- _Work to be completed_
Beginning with the line containing "turquoise notebook: 1 -> 2" and ending with the last line, repeat the records exactly.

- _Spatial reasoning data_
--*--
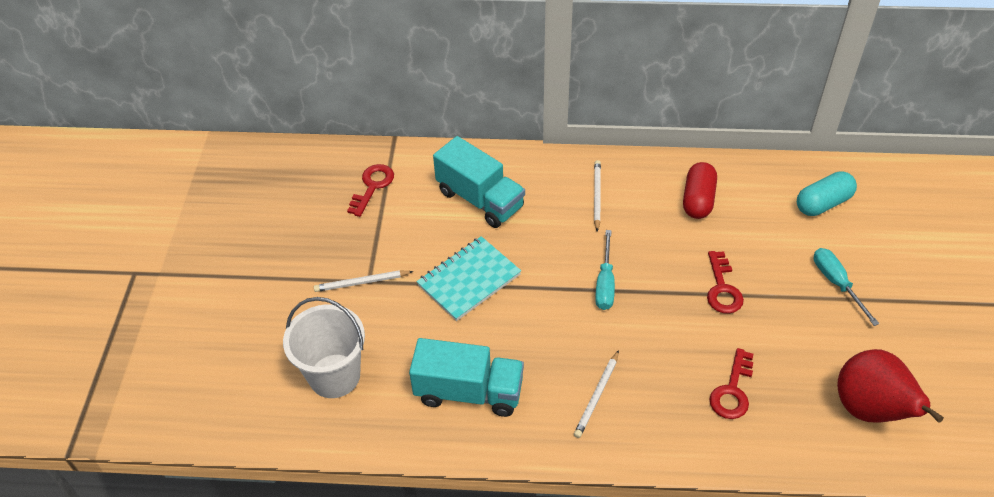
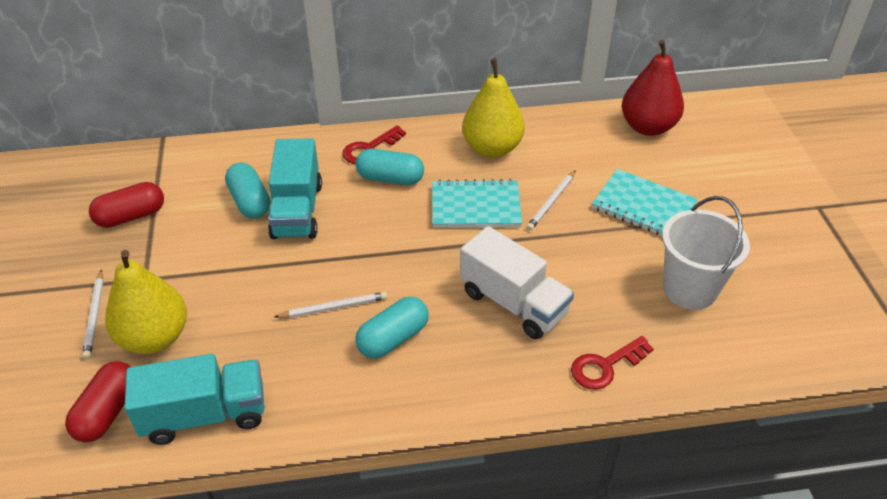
red capsule: 1 -> 2
red key: 3 -> 2
turquoise capsule: 1 -> 3
turquoise notebook: 1 -> 2
turquoise screwdriver: 2 -> 0
white truck: 0 -> 1
yellow pear: 0 -> 2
--*--
- _Written solution_
turquoise notebook: 1 -> 2
turquoise screwdriver: 2 -> 0
white truck: 0 -> 1
yellow pear: 0 -> 2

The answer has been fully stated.